> **Assigned task**
Could you set down exactly the lines in the records below between the line holding "U3 pin RST: RESET -> RX" and the line holding "D2: schottky (A DGND, K +12V) -> none", inclusive?

Start of Listed entries

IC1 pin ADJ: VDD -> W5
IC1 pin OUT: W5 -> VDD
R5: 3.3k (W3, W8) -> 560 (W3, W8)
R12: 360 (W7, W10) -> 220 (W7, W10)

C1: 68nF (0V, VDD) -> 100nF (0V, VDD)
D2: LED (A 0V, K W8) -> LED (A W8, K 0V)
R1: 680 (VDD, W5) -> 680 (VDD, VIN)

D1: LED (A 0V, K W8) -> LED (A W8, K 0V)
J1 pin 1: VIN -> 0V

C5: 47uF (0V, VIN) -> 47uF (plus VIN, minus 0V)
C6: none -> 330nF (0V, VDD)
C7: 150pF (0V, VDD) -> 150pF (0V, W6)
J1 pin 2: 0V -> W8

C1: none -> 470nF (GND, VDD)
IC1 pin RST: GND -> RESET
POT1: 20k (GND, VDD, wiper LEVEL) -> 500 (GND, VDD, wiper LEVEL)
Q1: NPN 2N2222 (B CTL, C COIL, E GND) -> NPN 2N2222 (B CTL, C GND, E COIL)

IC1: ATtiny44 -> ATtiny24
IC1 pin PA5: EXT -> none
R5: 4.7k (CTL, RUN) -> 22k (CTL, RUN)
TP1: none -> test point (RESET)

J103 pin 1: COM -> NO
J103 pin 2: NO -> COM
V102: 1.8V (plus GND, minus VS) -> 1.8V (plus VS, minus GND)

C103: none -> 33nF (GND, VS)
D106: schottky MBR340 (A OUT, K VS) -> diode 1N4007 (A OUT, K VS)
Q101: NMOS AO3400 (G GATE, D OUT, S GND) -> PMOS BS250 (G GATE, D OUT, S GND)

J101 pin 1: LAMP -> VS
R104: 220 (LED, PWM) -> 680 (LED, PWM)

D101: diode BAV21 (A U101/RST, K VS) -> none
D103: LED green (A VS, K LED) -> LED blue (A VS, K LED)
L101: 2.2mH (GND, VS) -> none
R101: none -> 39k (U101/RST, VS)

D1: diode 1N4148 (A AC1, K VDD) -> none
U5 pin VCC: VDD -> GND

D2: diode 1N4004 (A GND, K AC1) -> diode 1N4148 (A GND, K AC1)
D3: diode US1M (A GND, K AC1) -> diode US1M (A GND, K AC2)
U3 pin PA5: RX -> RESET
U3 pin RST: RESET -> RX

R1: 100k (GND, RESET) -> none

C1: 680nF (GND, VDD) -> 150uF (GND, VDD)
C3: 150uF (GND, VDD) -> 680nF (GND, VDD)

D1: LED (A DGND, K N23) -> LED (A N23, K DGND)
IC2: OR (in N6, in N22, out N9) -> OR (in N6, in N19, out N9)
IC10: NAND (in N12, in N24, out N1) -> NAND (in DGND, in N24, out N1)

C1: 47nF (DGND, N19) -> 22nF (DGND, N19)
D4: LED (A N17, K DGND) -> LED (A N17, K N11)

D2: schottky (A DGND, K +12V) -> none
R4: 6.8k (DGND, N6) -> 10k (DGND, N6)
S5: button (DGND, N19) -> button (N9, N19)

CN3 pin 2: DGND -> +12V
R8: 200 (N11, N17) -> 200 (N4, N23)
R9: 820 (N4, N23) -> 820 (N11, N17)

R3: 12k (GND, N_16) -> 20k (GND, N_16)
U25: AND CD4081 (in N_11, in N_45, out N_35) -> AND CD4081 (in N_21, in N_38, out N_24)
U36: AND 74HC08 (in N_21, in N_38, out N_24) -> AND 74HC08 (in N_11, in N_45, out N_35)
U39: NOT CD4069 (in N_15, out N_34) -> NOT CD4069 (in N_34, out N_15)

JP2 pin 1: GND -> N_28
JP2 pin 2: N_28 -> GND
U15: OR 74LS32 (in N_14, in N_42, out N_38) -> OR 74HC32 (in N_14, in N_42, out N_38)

End of Listed entries

> **Output for this exercise**
U3 pin RST: RESET -> RX

R1: 100k (GND, RESET) -> none

C1: 680nF (GND, VDD) -> 150uF (GND, VDD)
C3: 150uF (GND, VDD) -> 680nF (GND, VDD)

D1: LED (A DGND, K N23) -> LED (A N23, K DGND)
IC2: OR (in N6, in N22, out N9) -> OR (in N6, in N19, out N9)
IC10: NAND (in N12, in N24, out N1) -> NAND (in DGND, in N24, out N1)

C1: 47nF (DGND, N19) -> 22nF (DGND, N19)
D4: LED (A N17, K DGND) -> LED (A N17, K N11)

D2: schottky (A DGND, K +12V) -> none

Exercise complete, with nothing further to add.